Items from a dataset

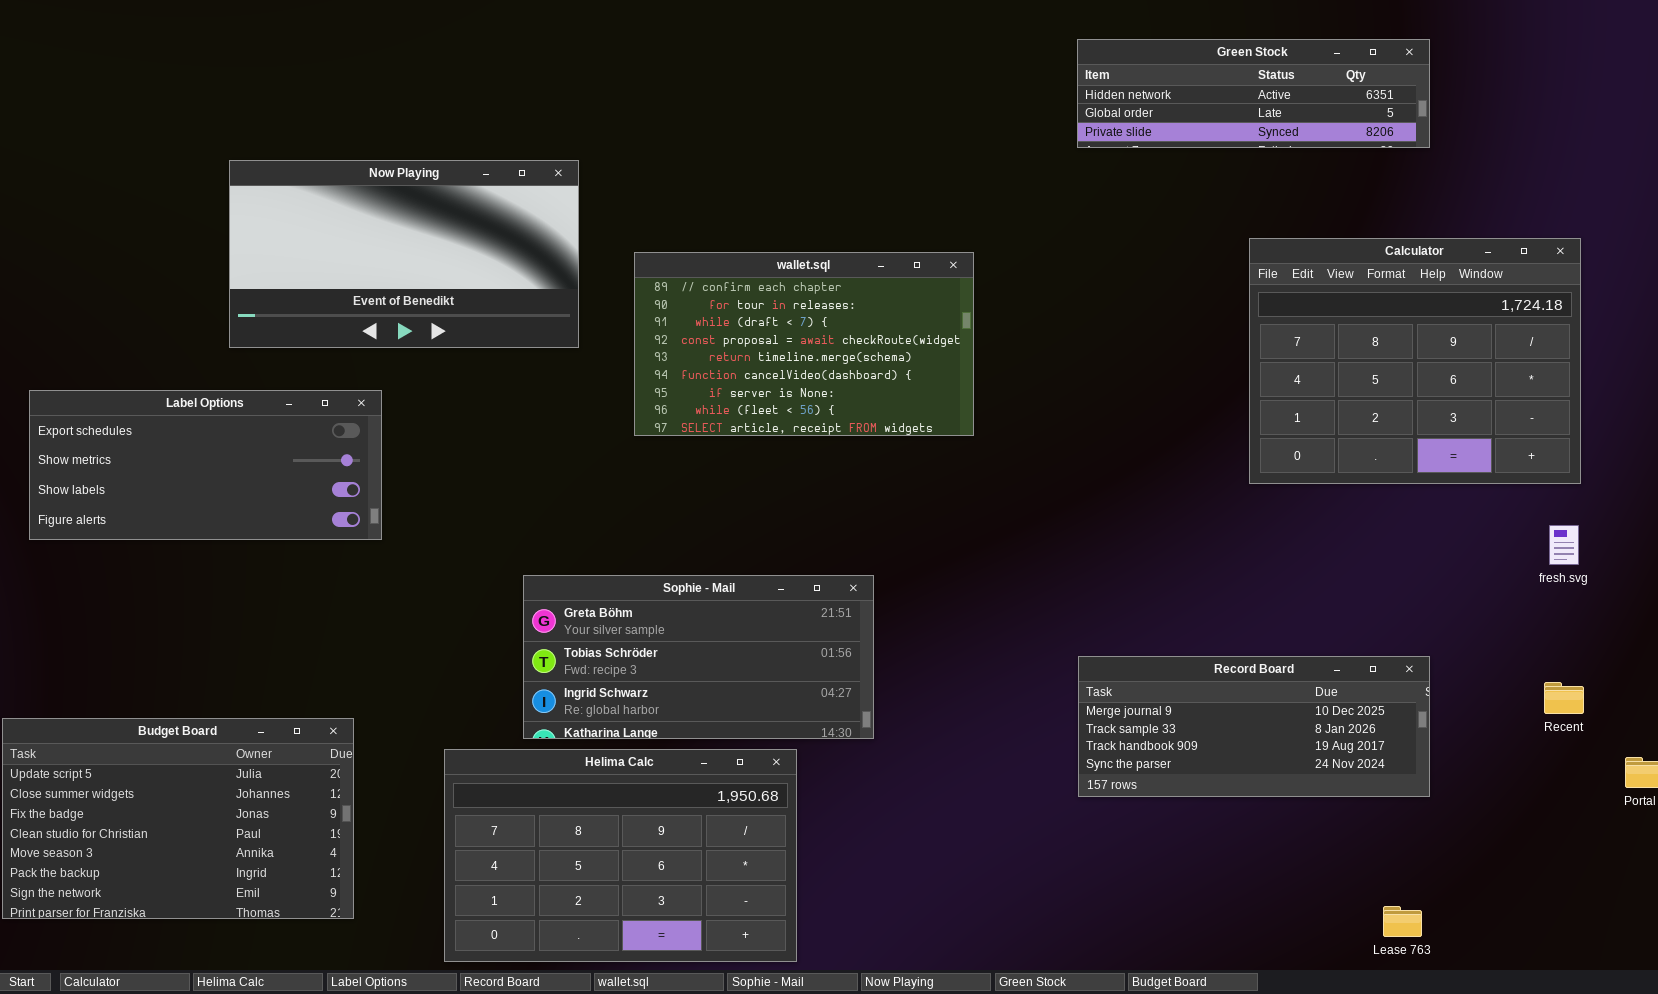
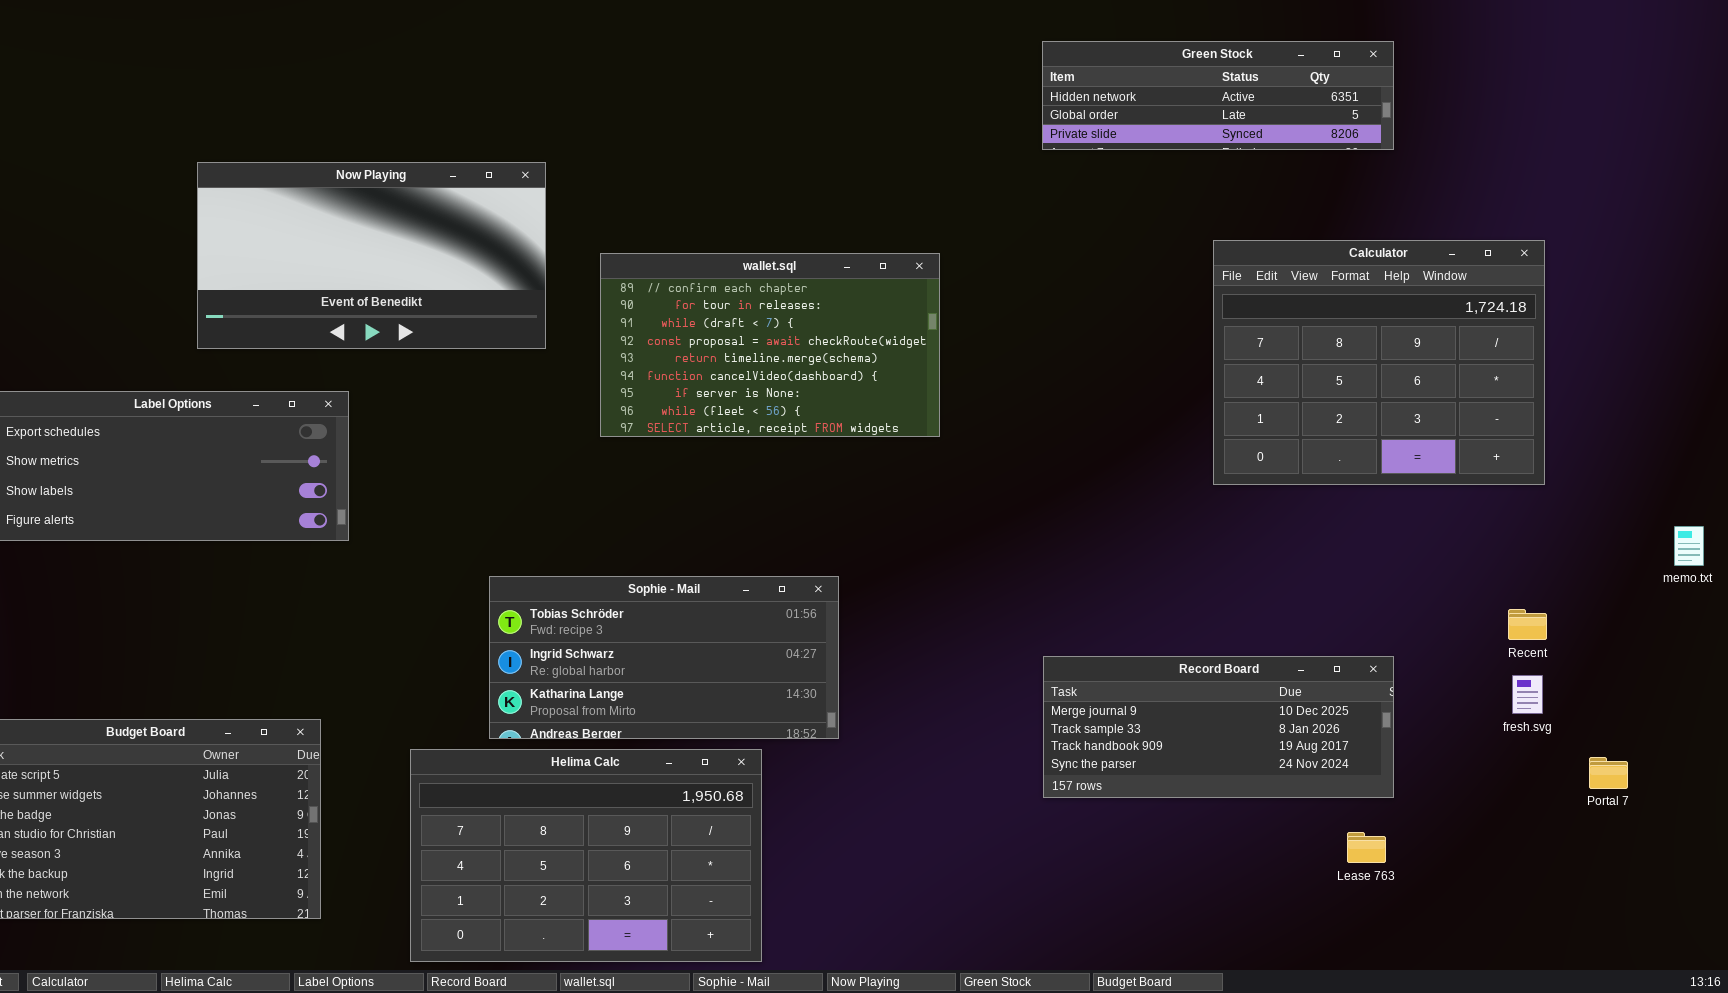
fresh.svg: [1549,525,1579,565] -> [1512,675,1543,714], moved
Sophie - Mail: [523,575,874,739] -> [489,576,839,739], scrolled down 1 row
Recent: [1544,682,1584,714] -> [1508,609,1547,640], moved
Lease 763: [1383,906,1422,937] -> [1347,832,1386,863], moved

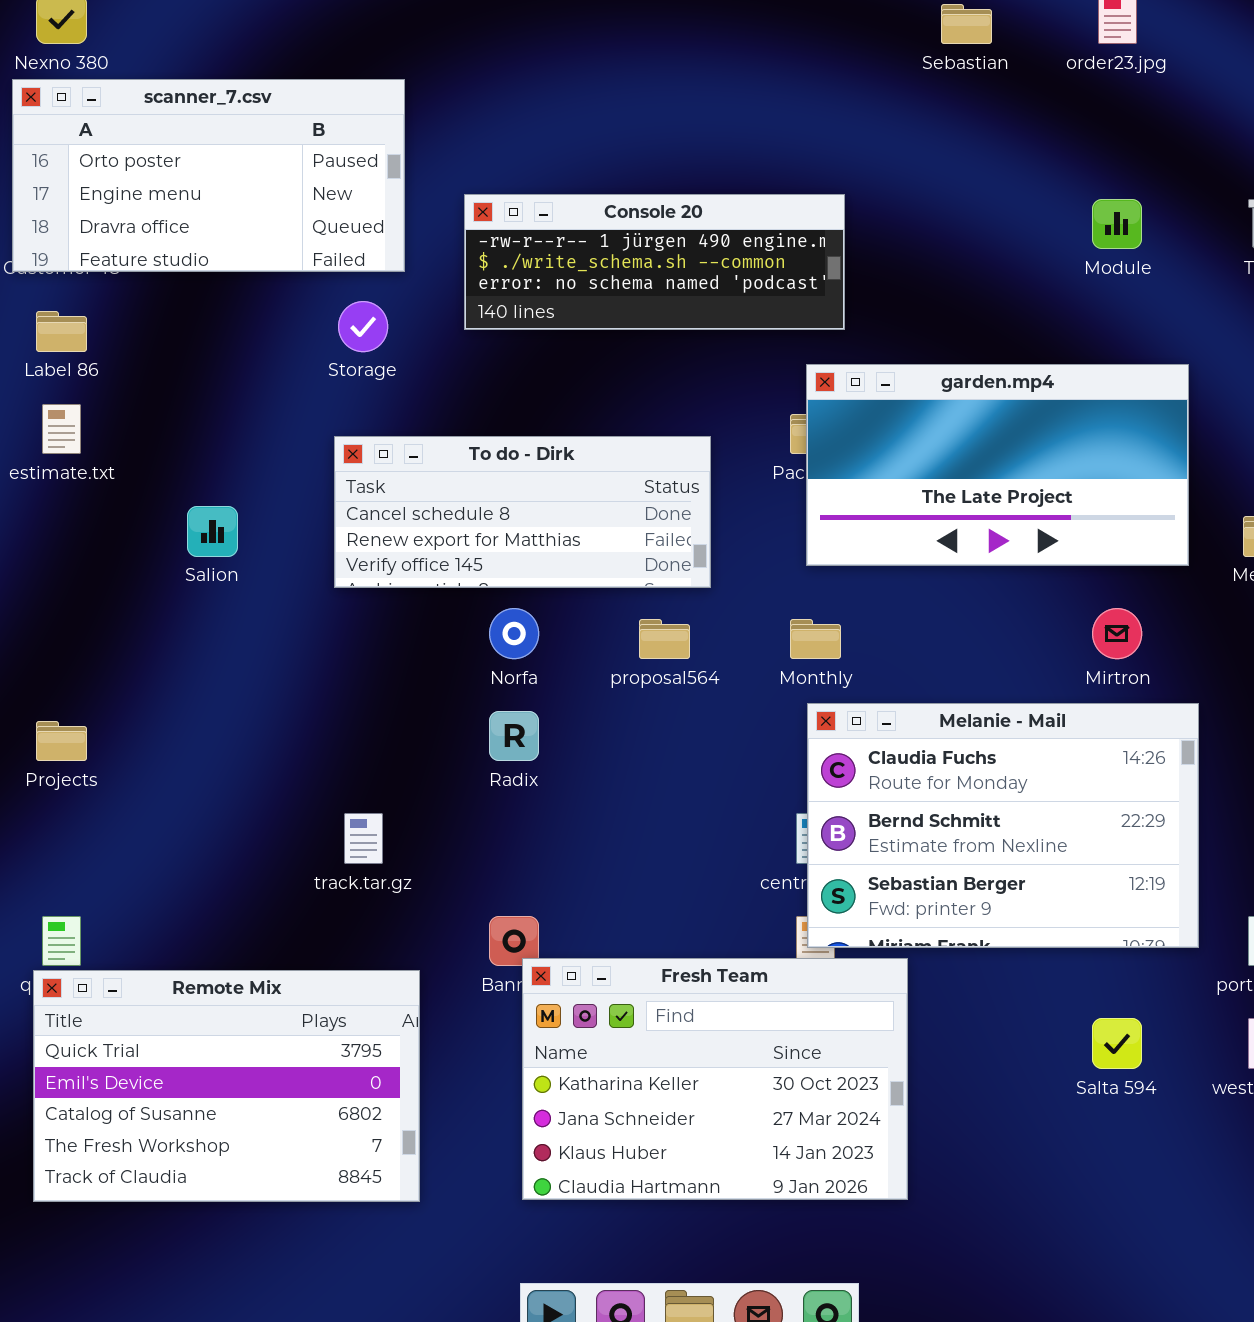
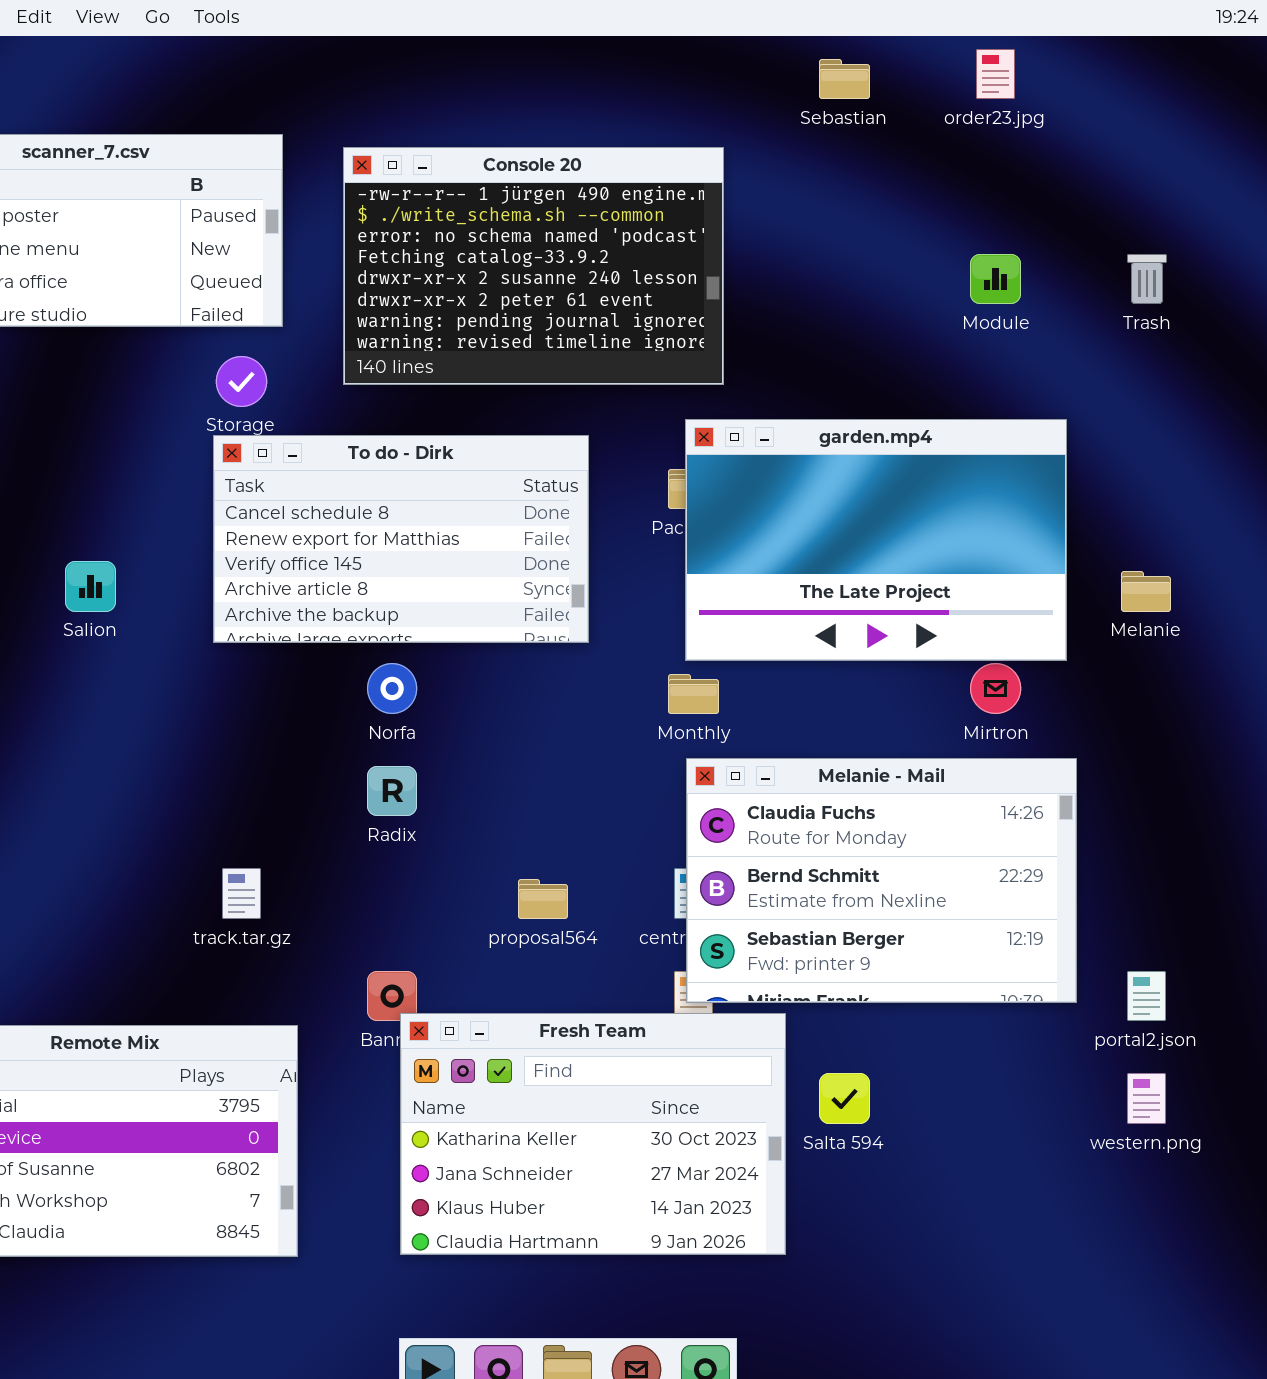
Console 20: [464,194,845,330] -> [343,147,724,385], resized
garden.mp4: [806,364,1189,566] -> [685,419,1067,661], resized
To do - Dirk: [334,436,711,588] -> [213,435,589,643], resized
proposal564: [639,619,690,659] -> [518,879,568,919], moved
Salta 594: [1092,1018,1142,1069] -> [819,1073,870,1124], moved

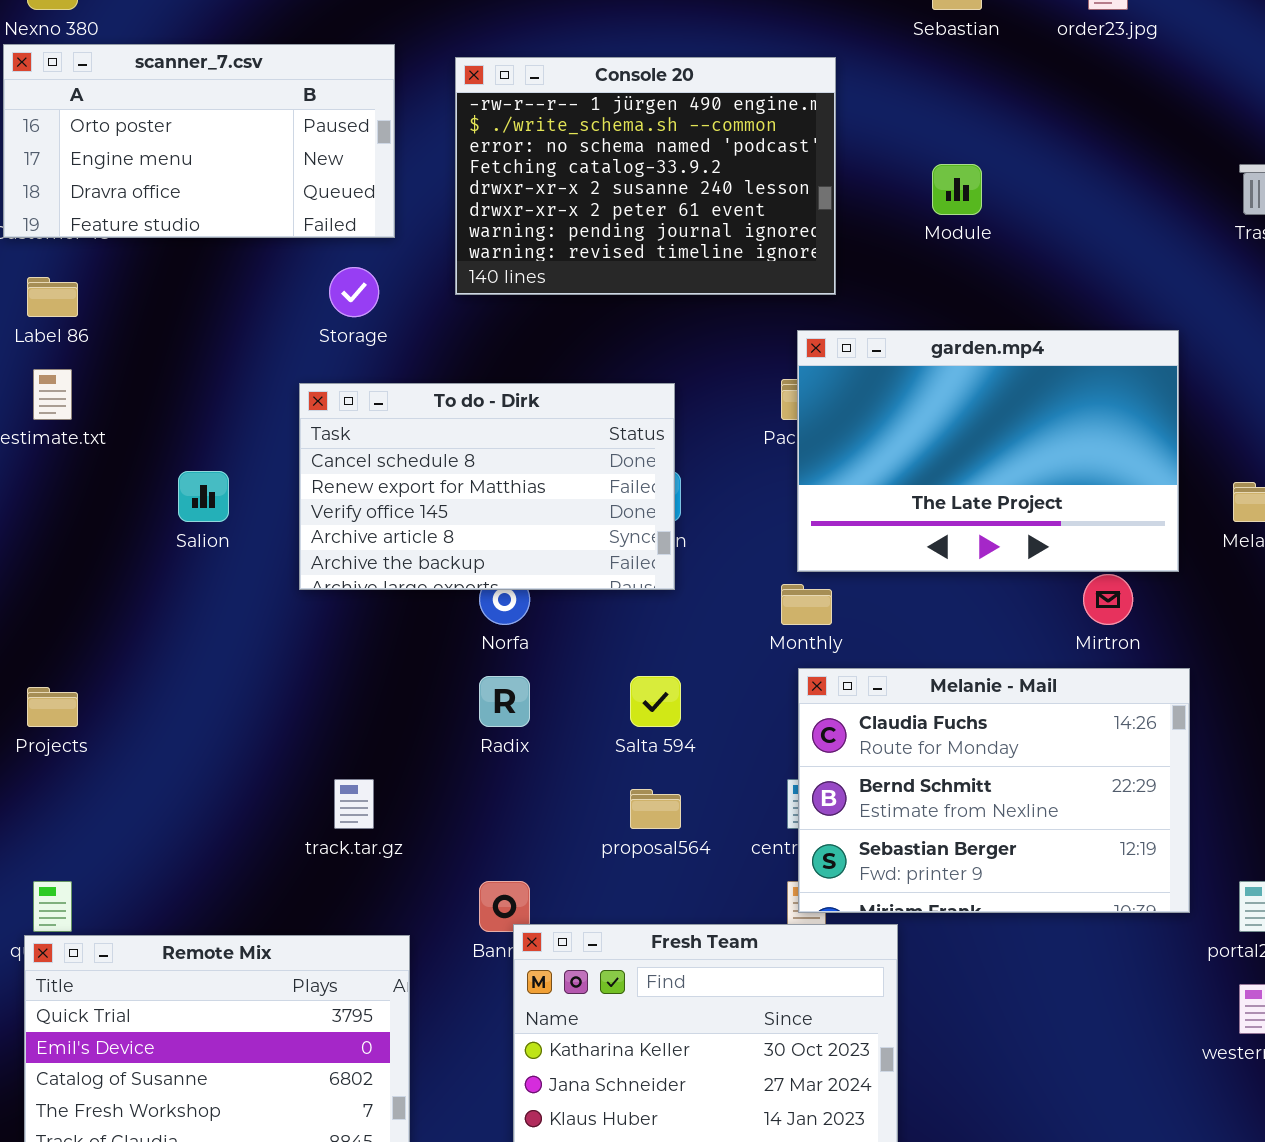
Module: [970,254,1021,304] -> [932,164,982,215], moved
To do - Dirk: [213,435,589,643] -> [299,383,675,590], moved
Salta 594: [819,1073,870,1124] -> [630,676,681,727], moved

### [What is expected]
All of the entries must be reproduced exactly, apart from the pictures, which are to be dropped.

### [The completed task]
fresh.svg: [1549,525,1579,565] -> [1512,675,1543,714], moved
Sophie - Mail: [523,575,874,739] -> [489,576,839,739], scrolled down 1 row
Recent: [1544,682,1584,714] -> [1508,609,1547,640], moved
Lease 763: [1383,906,1422,937] -> [1347,832,1386,863], moved

Console 20: [464,194,845,330] -> [343,147,724,385], resized
garden.mp4: [806,364,1189,566] -> [685,419,1067,661], resized
To do - Dirk: [334,436,711,588] -> [213,435,589,643], resized
proposal564: [639,619,690,659] -> [518,879,568,919], moved
Salta 594: [1092,1018,1142,1069] -> [819,1073,870,1124], moved

Module: [970,254,1021,304] -> [932,164,982,215], moved
To do - Dirk: [213,435,589,643] -> [299,383,675,590], moved
Salta 594: [819,1073,870,1124] -> [630,676,681,727], moved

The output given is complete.